• [Work required]: Find each line of the material below in which the word "board" occurs, and return it.

• [Records]:
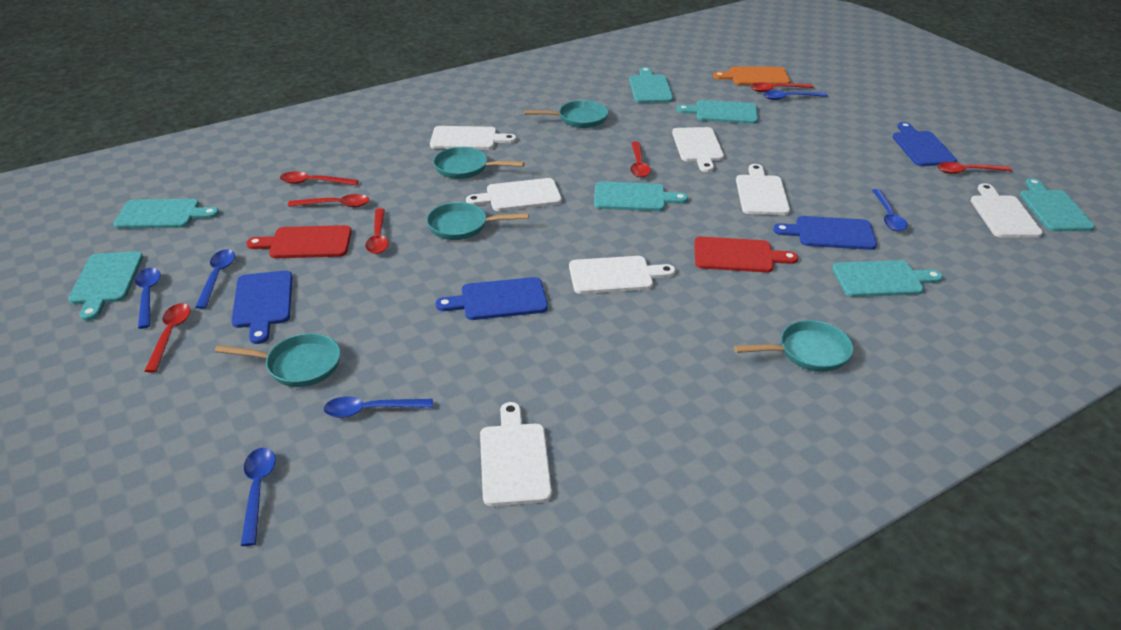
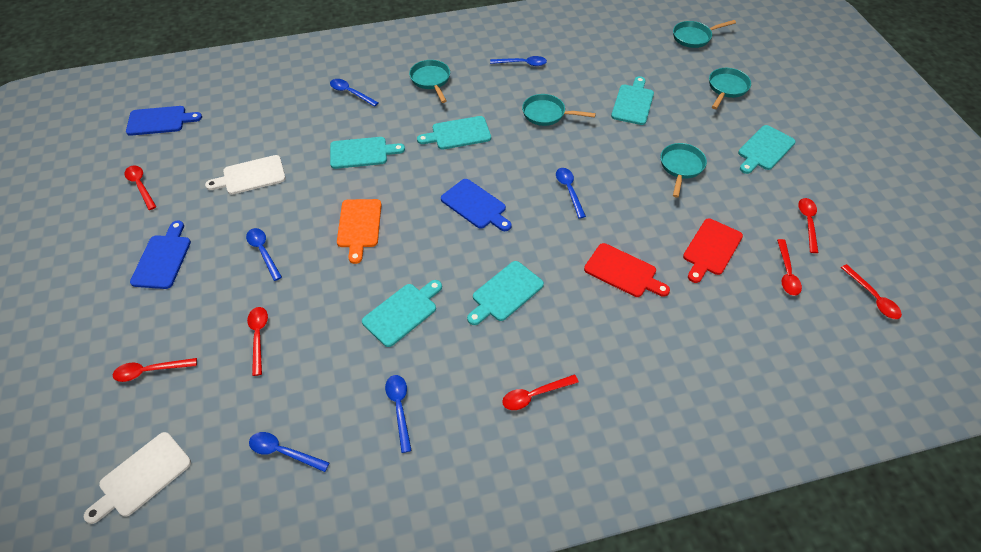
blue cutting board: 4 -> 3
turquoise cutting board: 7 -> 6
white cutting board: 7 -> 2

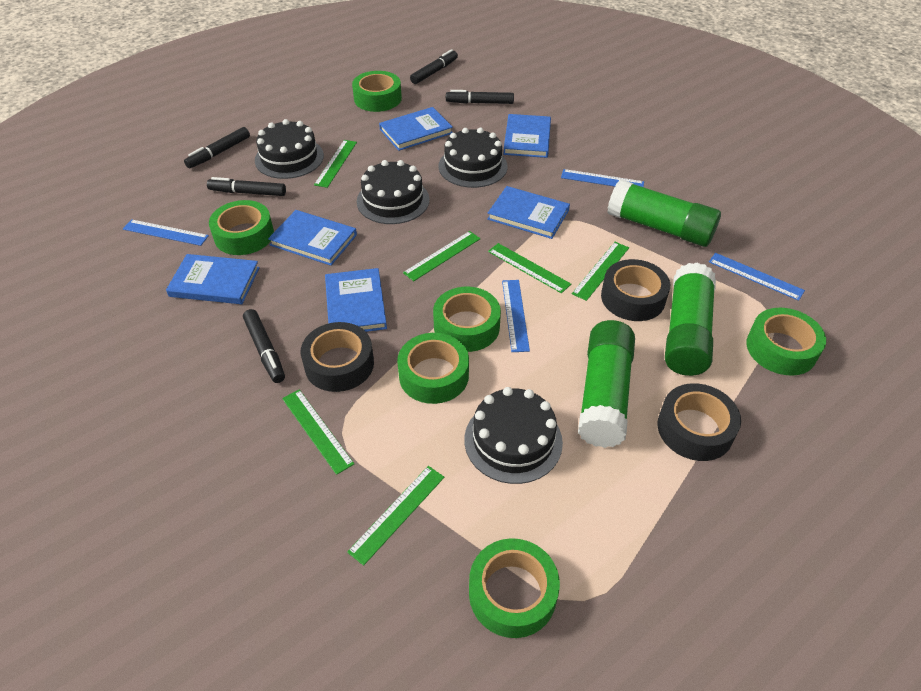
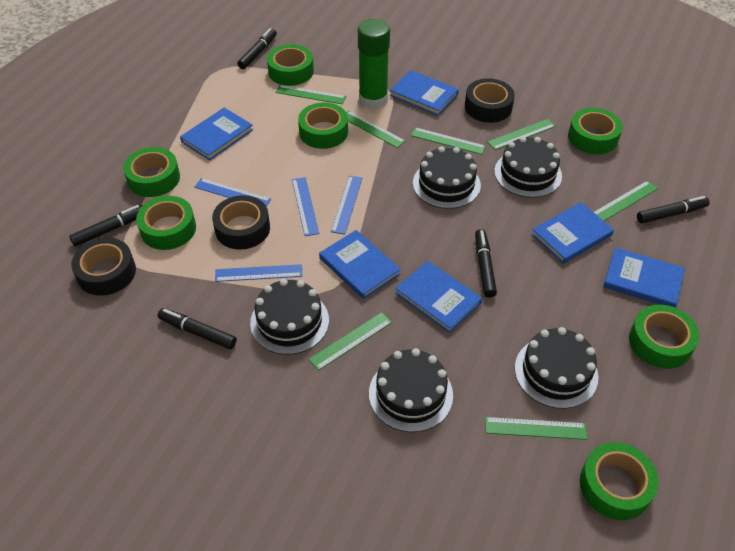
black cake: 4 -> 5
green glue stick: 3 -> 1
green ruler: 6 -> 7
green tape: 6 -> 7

• [Completed exercise]:
blue cutting board: 4 -> 3
turquoise cutting board: 7 -> 6
white cutting board: 7 -> 2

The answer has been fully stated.